-- GIVEN INFORMATION follows --
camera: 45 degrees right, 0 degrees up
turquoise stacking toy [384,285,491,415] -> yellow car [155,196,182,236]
-- GIVEN INFORMATION concluded --
-- GIVEN INFORMATION follows --
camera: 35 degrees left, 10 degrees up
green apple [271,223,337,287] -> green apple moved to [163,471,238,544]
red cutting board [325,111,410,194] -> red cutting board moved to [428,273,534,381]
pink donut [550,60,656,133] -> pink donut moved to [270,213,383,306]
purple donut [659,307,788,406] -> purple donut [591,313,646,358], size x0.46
-- GIVEN INFORMATION concluded --
-- GIVEN INFORMATION follows --
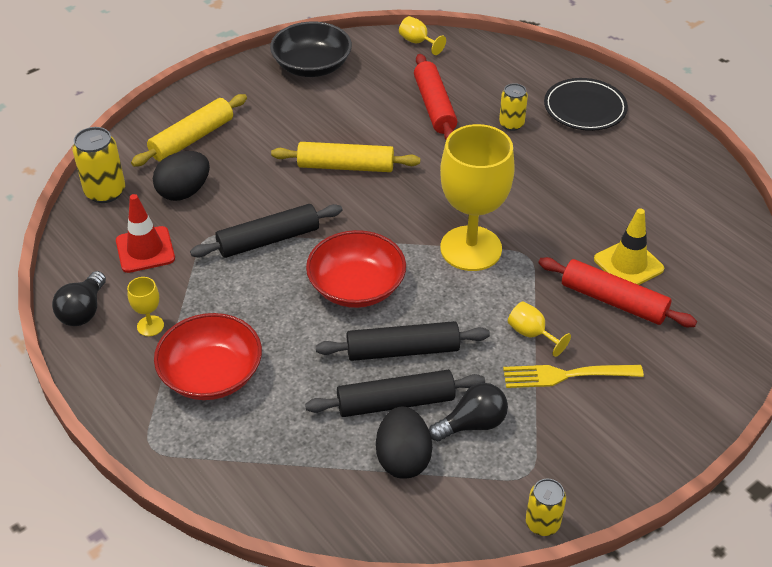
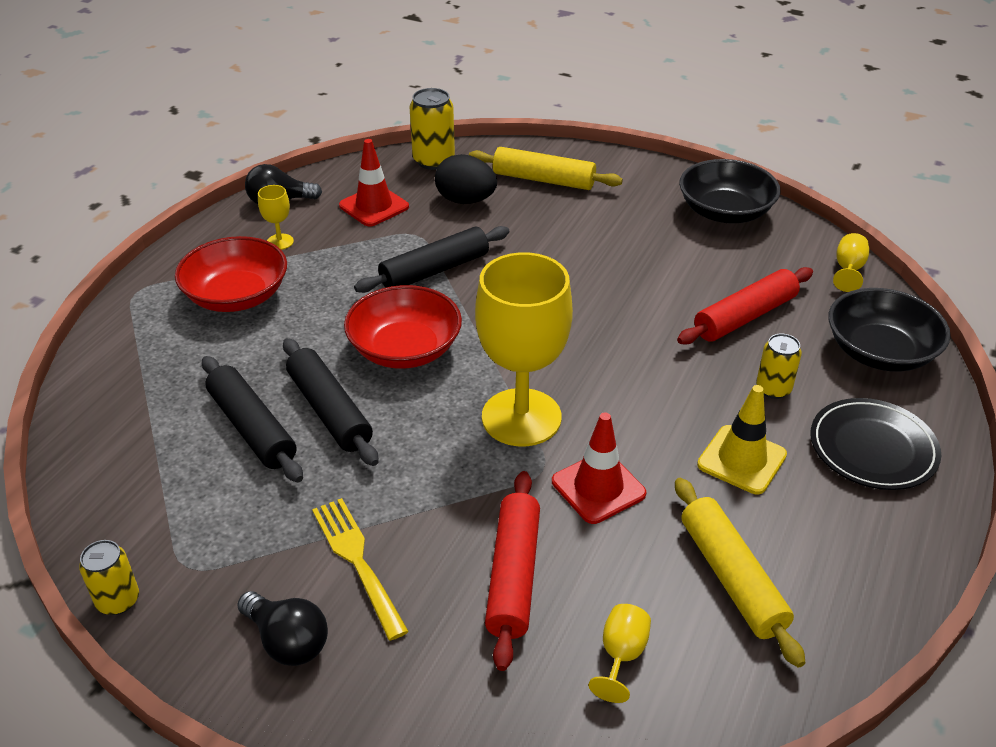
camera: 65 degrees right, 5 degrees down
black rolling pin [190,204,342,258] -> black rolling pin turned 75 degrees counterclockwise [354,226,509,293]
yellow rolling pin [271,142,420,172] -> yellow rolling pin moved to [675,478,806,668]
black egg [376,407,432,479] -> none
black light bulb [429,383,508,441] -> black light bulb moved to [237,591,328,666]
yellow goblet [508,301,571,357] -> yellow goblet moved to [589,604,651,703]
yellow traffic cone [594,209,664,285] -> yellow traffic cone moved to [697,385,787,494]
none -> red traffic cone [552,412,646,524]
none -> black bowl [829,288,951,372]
-- GIVEN INFORMATION concluded --
### WHAT IS EXPECTED
Retype the entries above exactly, but only from the line containing "green apple [271,223,337,287]" through the line containing "purple donut [659,307,788,406]", both included.

### OUTPUT OF THE EXERCISE
green apple [271,223,337,287] -> green apple moved to [163,471,238,544]
red cutting board [325,111,410,194] -> red cutting board moved to [428,273,534,381]
pink donut [550,60,656,133] -> pink donut moved to [270,213,383,306]
purple donut [659,307,788,406] -> purple donut [591,313,646,358], size x0.46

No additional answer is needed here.